● **Try it**
As soon as the line containing "camera: 50 degrees right, 5 degrees down" appears in the material below, start returning lines exactly, and end with the line containing "(695, 308) = (575, 406): yellow".

● **The data**
= = = = =
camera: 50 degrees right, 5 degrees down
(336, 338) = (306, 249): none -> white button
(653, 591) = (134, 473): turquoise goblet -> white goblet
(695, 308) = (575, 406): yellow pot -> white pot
= = = = =
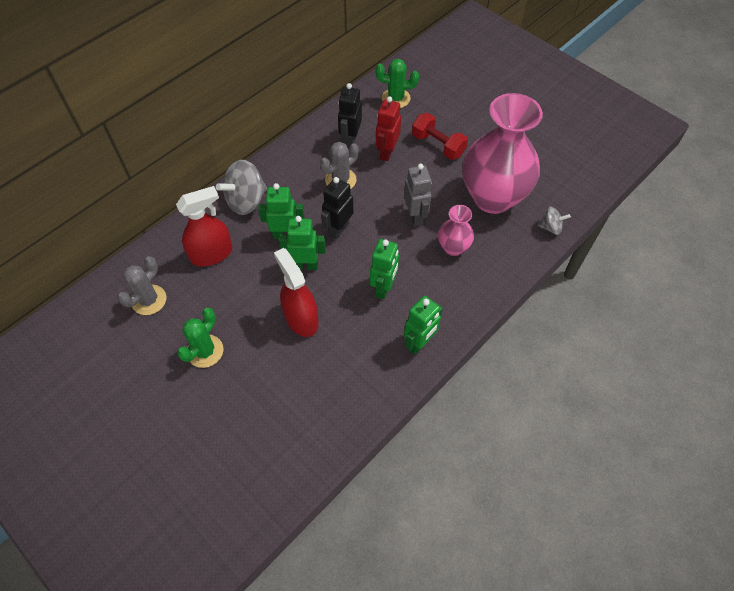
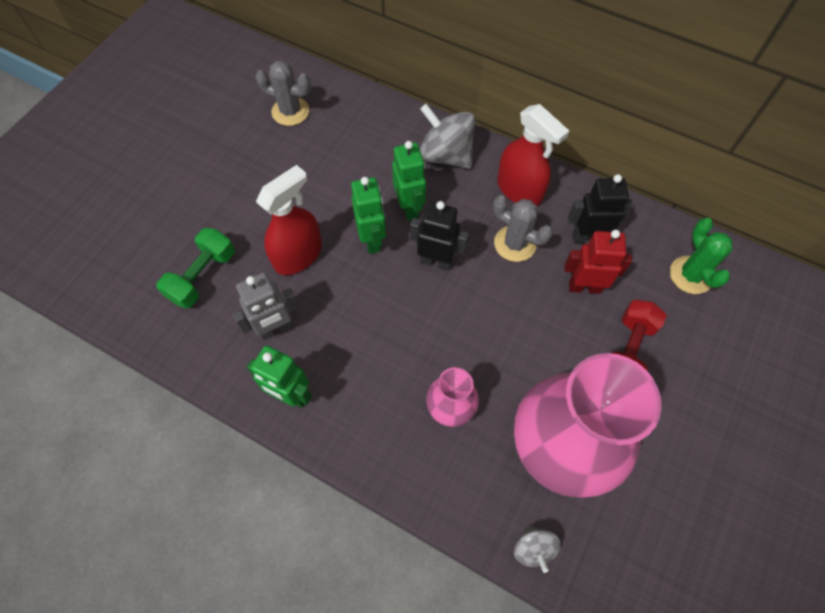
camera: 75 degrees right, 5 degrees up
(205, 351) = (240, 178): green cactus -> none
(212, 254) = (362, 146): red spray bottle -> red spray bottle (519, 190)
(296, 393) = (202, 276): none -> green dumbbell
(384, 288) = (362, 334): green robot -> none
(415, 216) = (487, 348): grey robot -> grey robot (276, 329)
= = = = =
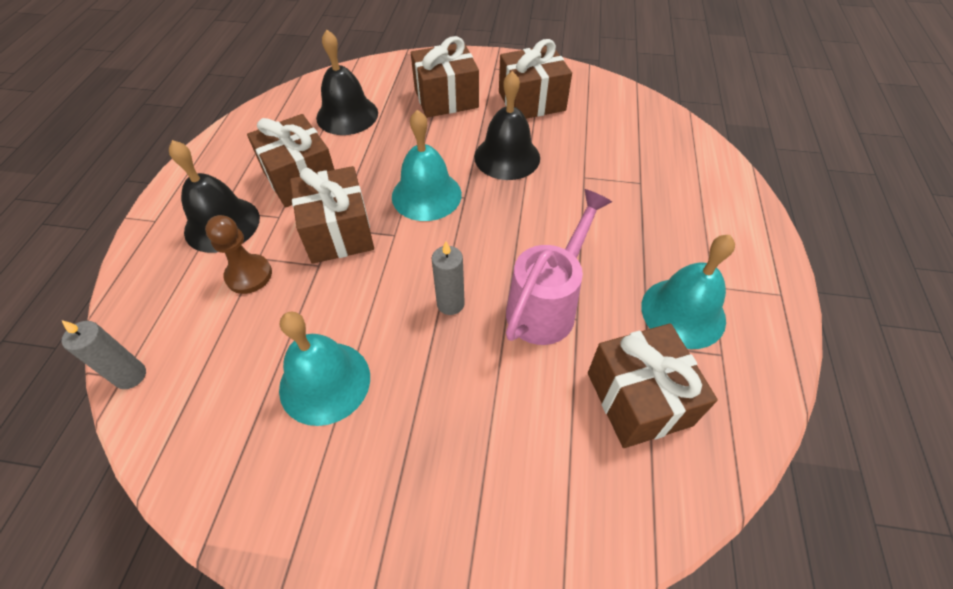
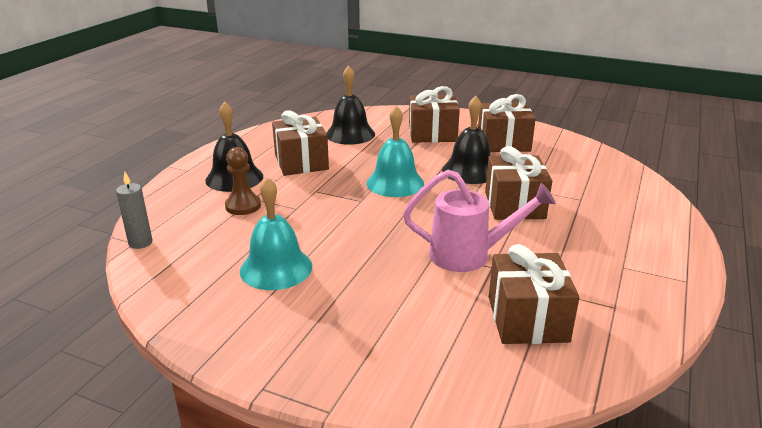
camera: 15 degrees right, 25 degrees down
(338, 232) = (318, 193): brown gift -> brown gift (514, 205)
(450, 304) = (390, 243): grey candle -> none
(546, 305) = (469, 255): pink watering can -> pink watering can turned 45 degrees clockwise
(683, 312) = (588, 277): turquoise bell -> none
= = = = =
● **Response**
camera: 50 degrees right, 5 degrees down
(336, 338) = (306, 249): none -> white button
(653, 591) = (134, 473): turquoise goblet -> white goblet
(695, 308) = (575, 406): yellow pot -> white pot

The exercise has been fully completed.